## [TASK]
When you copy the material, keep each line exactly as it appears.
━━━━━━━━━━━━━━━━━━━━━━━━━━━━━━
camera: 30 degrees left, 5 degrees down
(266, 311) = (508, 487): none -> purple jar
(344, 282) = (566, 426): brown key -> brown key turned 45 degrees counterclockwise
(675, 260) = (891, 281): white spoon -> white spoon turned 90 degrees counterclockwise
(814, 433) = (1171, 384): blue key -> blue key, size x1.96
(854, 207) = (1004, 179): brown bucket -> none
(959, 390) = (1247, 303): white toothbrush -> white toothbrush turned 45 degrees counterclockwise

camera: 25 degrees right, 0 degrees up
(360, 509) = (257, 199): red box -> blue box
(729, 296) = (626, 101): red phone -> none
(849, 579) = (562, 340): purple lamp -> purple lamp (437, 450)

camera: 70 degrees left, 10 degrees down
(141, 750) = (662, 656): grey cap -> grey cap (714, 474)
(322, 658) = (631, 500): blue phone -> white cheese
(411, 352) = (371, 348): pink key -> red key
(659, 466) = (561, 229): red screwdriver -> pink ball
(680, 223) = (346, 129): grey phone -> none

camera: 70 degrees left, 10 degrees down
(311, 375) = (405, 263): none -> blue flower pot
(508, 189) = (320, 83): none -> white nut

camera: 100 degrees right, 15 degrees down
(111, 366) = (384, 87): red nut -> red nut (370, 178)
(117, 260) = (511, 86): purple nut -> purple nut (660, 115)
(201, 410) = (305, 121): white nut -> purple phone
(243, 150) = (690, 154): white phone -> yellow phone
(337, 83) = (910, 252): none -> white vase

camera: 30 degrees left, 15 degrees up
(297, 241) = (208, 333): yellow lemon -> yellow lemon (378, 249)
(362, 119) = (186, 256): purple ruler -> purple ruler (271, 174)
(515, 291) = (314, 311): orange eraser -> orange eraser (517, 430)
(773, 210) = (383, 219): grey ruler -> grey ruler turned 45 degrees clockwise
━━━━━━━━━━━━━━━━━━━━━━━━━━━━━━
## [ANSWER AREA]
camera: 30 degrees left, 5 degrees down
(266, 311) = (508, 487): none -> purple jar
(344, 282) = (566, 426): brown key -> brown key turned 45 degrees counterclockwise
(675, 260) = (891, 281): white spoon -> white spoon turned 90 degrees counterclockwise
(814, 433) = (1171, 384): blue key -> blue key, size x1.96
(854, 207) = (1004, 179): brown bucket -> none
(959, 390) = (1247, 303): white toothbrush -> white toothbrush turned 45 degrees counterclockwise

camera: 25 degrees right, 0 degrees up
(360, 509) = (257, 199): red box -> blue box
(729, 296) = (626, 101): red phone -> none
(849, 579) = (562, 340): purple lamp -> purple lamp (437, 450)

camera: 70 degrees left, 10 degrees down
(141, 750) = (662, 656): grey cap -> grey cap (714, 474)
(322, 658) = (631, 500): blue phone -> white cheese
(411, 352) = (371, 348): pink key -> red key
(659, 466) = (561, 229): red screwdriver -> pink ball
(680, 223) = (346, 129): grey phone -> none

camera: 70 degrees left, 10 degrees down
(311, 375) = (405, 263): none -> blue flower pot
(508, 189) = (320, 83): none -> white nut

camera: 100 degrees right, 15 degrees down
(111, 366) = (384, 87): red nut -> red nut (370, 178)
(117, 260) = (511, 86): purple nut -> purple nut (660, 115)
(201, 410) = (305, 121): white nut -> purple phone
(243, 150) = (690, 154): white phone -> yellow phone
(337, 83) = (910, 252): none -> white vase

camera: 30 degrees left, 15 degrees up
(297, 241) = (208, 333): yellow lemon -> yellow lemon (378, 249)
(362, 119) = (186, 256): purple ruler -> purple ruler (271, 174)
(515, 291) = (314, 311): orange eraser -> orange eraser (517, 430)
(773, 210) = (383, 219): grey ruler -> grey ruler turned 45 degrees clockwise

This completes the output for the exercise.